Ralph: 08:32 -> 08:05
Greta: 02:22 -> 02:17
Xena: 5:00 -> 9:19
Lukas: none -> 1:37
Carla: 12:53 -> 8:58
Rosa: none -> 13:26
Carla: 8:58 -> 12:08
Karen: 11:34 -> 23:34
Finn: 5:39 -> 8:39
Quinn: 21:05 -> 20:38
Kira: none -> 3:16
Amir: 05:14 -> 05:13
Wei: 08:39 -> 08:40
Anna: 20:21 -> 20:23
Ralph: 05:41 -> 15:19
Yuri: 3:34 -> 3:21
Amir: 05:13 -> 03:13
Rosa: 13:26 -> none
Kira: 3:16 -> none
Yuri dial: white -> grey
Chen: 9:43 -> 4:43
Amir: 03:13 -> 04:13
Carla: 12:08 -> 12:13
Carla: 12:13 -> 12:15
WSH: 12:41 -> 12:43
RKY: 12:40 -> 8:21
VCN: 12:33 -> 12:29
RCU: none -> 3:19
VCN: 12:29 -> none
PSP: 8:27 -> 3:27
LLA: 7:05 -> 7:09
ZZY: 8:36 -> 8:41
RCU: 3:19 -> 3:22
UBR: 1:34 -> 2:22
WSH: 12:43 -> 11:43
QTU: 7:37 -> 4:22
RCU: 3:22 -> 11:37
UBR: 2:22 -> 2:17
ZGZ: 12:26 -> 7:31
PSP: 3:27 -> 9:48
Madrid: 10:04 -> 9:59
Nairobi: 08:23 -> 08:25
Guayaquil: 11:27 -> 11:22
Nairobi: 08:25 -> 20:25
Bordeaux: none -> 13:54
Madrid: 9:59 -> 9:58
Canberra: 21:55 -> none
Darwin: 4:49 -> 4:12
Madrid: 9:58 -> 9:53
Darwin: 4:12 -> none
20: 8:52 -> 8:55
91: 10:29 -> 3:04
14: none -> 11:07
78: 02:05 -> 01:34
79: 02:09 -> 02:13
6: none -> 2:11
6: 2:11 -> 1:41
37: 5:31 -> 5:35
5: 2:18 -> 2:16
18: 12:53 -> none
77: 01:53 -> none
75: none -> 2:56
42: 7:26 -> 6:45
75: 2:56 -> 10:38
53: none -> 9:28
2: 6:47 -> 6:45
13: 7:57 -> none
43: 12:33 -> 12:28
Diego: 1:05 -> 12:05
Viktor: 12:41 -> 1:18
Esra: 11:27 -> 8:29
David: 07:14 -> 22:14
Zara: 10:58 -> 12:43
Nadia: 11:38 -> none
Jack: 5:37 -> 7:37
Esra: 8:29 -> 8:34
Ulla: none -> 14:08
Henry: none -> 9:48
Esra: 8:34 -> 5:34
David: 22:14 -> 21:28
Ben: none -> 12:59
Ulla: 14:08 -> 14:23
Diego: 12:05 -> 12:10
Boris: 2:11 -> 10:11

▸ What to produce:
Print every line of the records above once more, with no changes to any of them.

▸ Solved exercise:
Ralph: 08:32 -> 08:05
Greta: 02:22 -> 02:17
Xena: 5:00 -> 9:19
Lukas: none -> 1:37
Carla: 12:53 -> 8:58
Rosa: none -> 13:26
Carla: 8:58 -> 12:08
Karen: 11:34 -> 23:34
Finn: 5:39 -> 8:39
Quinn: 21:05 -> 20:38
Kira: none -> 3:16
Amir: 05:14 -> 05:13
Wei: 08:39 -> 08:40
Anna: 20:21 -> 20:23
Ralph: 05:41 -> 15:19
Yuri: 3:34 -> 3:21
Amir: 05:13 -> 03:13
Rosa: 13:26 -> none
Kira: 3:16 -> none
Yuri dial: white -> grey
Chen: 9:43 -> 4:43
Amir: 03:13 -> 04:13
Carla: 12:08 -> 12:13
Carla: 12:13 -> 12:15
WSH: 12:41 -> 12:43
RKY: 12:40 -> 8:21
VCN: 12:33 -> 12:29
RCU: none -> 3:19
VCN: 12:29 -> none
PSP: 8:27 -> 3:27
LLA: 7:05 -> 7:09
ZZY: 8:36 -> 8:41
RCU: 3:19 -> 3:22
UBR: 1:34 -> 2:22
WSH: 12:43 -> 11:43
QTU: 7:37 -> 4:22
RCU: 3:22 -> 11:37
UBR: 2:22 -> 2:17
ZGZ: 12:26 -> 7:31
PSP: 3:27 -> 9:48
Madrid: 10:04 -> 9:59
Nairobi: 08:23 -> 08:25
Guayaquil: 11:27 -> 11:22
Nairobi: 08:25 -> 20:25
Bordeaux: none -> 13:54
Madrid: 9:59 -> 9:58
Canberra: 21:55 -> none
Darwin: 4:49 -> 4:12
Madrid: 9:58 -> 9:53
Darwin: 4:12 -> none
20: 8:52 -> 8:55
91: 10:29 -> 3:04
14: none -> 11:07
78: 02:05 -> 01:34
79: 02:09 -> 02:13
6: none -> 2:11
6: 2:11 -> 1:41
37: 5:31 -> 5:35
5: 2:18 -> 2:16
18: 12:53 -> none
77: 01:53 -> none
75: none -> 2:56
42: 7:26 -> 6:45
75: 2:56 -> 10:38
53: none -> 9:28
2: 6:47 -> 6:45
13: 7:57 -> none
43: 12:33 -> 12:28
Diego: 1:05 -> 12:05
Viktor: 12:41 -> 1:18
Esra: 11:27 -> 8:29
David: 07:14 -> 22:14
Zara: 10:58 -> 12:43
Nadia: 11:38 -> none
Jack: 5:37 -> 7:37
Esra: 8:29 -> 8:34
Ulla: none -> 14:08
Henry: none -> 9:48
Esra: 8:34 -> 5:34
David: 22:14 -> 21:28
Ben: none -> 12:59
Ulla: 14:08 -> 14:23
Diego: 12:05 -> 12:10
Boris: 2:11 -> 10:11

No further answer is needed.